#### Task brief
Among the lines below, a stretch begins at the one with "turquoise headphones [710,276,799,345]" and ends at the one with "black heart [583,465,659,541]". Repeat that stretch exactly, ends included.

□ □ □ □

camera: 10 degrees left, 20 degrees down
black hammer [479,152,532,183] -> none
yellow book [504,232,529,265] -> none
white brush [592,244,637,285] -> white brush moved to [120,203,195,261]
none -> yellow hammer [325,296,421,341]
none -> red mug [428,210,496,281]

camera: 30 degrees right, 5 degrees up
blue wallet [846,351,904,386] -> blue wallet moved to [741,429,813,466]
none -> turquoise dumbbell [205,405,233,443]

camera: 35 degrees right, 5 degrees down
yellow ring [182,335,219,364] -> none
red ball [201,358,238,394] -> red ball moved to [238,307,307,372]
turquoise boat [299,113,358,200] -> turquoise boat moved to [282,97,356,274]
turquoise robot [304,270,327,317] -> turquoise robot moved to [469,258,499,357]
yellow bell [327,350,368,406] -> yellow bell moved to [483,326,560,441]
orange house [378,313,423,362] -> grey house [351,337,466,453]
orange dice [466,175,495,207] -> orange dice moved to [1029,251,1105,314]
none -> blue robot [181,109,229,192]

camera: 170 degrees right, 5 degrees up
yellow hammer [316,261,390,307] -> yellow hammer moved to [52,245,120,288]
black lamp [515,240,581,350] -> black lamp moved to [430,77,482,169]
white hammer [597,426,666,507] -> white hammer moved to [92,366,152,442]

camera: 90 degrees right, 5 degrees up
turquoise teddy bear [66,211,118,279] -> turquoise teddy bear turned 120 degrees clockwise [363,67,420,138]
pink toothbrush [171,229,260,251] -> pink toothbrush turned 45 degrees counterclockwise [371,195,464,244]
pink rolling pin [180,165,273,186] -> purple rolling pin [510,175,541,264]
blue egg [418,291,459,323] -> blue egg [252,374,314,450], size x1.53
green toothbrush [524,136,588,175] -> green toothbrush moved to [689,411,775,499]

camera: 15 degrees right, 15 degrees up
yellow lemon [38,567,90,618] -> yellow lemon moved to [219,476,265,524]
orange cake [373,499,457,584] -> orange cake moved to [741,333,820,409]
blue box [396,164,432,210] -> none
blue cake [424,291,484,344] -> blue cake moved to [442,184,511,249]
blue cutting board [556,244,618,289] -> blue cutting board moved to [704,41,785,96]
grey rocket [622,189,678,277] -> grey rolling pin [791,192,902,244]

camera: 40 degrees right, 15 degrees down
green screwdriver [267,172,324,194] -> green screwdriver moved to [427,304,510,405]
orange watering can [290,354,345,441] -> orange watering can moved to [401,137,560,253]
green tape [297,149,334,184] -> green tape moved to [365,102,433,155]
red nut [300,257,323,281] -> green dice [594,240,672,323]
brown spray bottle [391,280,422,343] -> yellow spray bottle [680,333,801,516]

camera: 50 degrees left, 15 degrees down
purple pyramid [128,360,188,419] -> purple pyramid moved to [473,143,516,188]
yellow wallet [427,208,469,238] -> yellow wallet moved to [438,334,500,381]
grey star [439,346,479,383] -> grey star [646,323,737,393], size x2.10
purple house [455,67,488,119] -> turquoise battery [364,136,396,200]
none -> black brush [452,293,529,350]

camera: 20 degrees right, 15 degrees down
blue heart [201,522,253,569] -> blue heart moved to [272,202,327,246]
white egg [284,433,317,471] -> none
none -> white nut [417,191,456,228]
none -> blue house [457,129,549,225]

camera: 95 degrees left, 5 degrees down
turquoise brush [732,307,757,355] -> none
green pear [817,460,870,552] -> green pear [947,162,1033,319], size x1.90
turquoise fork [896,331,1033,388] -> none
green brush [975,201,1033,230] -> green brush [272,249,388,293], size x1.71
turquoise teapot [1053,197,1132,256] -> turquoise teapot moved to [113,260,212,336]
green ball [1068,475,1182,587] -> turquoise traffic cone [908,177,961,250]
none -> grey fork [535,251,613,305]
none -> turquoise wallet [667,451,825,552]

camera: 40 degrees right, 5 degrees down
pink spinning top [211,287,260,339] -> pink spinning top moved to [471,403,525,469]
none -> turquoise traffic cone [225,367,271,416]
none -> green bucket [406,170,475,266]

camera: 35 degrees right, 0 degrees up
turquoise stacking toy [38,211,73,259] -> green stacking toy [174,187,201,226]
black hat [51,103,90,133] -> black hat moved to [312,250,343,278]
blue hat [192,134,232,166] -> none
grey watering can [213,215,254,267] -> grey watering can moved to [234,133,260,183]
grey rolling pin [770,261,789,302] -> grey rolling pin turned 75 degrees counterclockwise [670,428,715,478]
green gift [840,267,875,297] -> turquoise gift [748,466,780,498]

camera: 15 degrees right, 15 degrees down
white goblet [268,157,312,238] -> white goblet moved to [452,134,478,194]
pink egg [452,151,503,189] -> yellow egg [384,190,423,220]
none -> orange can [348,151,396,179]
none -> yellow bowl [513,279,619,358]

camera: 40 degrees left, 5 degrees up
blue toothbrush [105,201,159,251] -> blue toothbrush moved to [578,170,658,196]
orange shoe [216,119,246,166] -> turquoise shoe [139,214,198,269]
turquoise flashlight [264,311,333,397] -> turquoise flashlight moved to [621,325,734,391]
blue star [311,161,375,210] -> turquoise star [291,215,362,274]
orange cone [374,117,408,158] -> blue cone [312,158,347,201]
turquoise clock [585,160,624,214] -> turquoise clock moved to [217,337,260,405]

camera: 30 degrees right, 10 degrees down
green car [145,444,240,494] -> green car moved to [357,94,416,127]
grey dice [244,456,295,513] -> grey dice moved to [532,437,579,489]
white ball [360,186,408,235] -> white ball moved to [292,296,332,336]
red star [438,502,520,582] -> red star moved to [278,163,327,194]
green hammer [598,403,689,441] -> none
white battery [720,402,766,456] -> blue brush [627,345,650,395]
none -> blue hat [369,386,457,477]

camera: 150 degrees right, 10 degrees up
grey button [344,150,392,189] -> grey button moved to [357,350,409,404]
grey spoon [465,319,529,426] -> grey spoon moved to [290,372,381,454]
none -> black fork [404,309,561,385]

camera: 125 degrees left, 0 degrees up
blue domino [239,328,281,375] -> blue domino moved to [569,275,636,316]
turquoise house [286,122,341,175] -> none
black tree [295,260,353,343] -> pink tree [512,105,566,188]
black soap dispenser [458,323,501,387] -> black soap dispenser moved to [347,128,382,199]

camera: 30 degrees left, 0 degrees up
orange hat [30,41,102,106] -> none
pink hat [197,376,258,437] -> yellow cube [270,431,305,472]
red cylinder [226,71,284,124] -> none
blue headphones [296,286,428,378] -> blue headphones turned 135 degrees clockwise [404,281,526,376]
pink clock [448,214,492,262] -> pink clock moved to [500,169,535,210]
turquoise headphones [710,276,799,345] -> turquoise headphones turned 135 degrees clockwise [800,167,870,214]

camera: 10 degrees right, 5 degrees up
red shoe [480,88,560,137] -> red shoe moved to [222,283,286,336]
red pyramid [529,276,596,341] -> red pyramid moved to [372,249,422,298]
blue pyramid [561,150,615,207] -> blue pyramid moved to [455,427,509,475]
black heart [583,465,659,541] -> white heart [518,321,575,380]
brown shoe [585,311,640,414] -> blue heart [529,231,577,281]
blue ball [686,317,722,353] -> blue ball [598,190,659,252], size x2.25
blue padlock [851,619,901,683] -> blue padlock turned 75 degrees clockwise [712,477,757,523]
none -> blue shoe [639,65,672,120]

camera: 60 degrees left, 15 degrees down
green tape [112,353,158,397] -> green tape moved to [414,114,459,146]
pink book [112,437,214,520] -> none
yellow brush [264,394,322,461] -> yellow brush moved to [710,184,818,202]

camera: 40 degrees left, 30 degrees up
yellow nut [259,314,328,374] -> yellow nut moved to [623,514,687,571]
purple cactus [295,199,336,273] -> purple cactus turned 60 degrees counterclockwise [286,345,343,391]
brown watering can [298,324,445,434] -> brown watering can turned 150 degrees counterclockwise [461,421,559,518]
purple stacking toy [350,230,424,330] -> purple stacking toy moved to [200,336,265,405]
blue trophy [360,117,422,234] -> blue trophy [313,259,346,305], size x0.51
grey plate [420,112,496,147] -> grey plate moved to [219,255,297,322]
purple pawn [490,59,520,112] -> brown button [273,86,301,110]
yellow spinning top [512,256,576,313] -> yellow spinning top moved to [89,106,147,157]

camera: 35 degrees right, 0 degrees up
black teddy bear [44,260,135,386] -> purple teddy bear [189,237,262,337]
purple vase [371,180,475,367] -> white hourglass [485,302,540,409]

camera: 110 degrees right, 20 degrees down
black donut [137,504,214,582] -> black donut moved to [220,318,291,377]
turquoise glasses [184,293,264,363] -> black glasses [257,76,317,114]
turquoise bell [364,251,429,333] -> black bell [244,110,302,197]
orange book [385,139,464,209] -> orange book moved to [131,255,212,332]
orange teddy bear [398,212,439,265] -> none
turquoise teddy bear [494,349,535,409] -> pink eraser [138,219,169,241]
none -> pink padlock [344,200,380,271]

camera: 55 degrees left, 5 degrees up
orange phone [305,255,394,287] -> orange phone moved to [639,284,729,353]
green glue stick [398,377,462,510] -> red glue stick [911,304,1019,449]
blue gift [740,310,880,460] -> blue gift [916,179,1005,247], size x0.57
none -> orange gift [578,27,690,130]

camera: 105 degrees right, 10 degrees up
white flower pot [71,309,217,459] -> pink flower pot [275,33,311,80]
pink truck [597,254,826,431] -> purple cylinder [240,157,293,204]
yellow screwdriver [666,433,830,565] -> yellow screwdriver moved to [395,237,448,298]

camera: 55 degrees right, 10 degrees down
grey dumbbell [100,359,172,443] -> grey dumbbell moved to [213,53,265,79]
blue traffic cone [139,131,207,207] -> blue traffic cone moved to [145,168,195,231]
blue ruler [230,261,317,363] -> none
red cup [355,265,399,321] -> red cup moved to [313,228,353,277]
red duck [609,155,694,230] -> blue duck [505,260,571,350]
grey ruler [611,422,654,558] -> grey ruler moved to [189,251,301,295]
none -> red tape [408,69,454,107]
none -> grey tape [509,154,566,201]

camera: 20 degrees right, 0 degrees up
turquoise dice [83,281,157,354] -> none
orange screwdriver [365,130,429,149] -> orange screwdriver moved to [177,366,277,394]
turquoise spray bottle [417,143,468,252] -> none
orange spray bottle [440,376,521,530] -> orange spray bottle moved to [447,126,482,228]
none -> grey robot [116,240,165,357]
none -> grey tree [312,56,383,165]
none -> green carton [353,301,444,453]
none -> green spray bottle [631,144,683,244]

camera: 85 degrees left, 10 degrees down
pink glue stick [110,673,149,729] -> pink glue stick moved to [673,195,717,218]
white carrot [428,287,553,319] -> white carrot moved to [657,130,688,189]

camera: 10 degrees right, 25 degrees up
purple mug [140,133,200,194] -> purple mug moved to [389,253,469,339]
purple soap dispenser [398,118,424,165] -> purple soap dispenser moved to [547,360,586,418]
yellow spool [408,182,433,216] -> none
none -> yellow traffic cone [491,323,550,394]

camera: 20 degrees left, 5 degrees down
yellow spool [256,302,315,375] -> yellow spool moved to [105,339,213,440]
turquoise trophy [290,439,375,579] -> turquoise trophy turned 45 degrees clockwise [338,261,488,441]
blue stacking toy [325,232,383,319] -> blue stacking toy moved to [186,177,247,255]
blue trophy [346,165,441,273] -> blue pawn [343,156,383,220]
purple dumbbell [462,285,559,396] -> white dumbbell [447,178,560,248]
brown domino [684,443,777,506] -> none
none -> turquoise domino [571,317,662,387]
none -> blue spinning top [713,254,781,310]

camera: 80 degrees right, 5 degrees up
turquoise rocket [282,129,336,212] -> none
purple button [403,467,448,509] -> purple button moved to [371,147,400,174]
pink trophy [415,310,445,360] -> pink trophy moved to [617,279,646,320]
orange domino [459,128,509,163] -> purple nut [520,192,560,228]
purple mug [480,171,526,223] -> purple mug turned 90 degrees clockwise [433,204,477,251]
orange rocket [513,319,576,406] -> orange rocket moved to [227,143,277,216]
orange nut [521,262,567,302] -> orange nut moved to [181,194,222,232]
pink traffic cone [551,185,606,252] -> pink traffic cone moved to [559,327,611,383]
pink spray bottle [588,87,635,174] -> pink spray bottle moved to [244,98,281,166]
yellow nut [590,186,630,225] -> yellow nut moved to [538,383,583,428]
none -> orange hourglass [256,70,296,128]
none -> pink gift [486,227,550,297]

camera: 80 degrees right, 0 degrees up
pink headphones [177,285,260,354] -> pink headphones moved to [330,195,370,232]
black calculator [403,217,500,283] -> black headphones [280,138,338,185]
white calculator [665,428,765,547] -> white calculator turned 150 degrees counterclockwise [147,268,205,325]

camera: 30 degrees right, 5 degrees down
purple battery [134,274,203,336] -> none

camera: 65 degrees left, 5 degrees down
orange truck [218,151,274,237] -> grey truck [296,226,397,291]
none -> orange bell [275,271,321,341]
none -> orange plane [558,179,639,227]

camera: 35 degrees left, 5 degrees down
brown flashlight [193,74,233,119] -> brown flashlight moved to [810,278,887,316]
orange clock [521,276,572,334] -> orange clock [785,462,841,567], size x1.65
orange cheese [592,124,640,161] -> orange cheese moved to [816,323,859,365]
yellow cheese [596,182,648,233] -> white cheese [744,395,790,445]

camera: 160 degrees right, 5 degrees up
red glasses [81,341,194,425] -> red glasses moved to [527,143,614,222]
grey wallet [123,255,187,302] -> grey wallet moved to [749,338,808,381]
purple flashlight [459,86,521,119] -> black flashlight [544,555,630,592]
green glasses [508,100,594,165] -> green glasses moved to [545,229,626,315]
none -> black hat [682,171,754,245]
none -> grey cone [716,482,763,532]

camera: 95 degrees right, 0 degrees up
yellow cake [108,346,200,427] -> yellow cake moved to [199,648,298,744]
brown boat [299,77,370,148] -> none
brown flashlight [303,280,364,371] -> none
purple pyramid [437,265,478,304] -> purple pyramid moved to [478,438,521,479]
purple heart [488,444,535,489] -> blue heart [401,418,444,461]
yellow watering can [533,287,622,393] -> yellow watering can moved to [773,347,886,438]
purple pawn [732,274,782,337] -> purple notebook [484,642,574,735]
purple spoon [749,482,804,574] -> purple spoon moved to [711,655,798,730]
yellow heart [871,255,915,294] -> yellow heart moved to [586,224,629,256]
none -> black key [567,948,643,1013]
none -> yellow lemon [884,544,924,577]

□ □ □ □

#### Your response
turquoise headphones [710,276,799,345] -> turquoise headphones turned 135 degrees clockwise [800,167,870,214]

camera: 10 degrees right, 5 degrees up
red shoe [480,88,560,137] -> red shoe moved to [222,283,286,336]
red pyramid [529,276,596,341] -> red pyramid moved to [372,249,422,298]
blue pyramid [561,150,615,207] -> blue pyramid moved to [455,427,509,475]
black heart [583,465,659,541] -> white heart [518,321,575,380]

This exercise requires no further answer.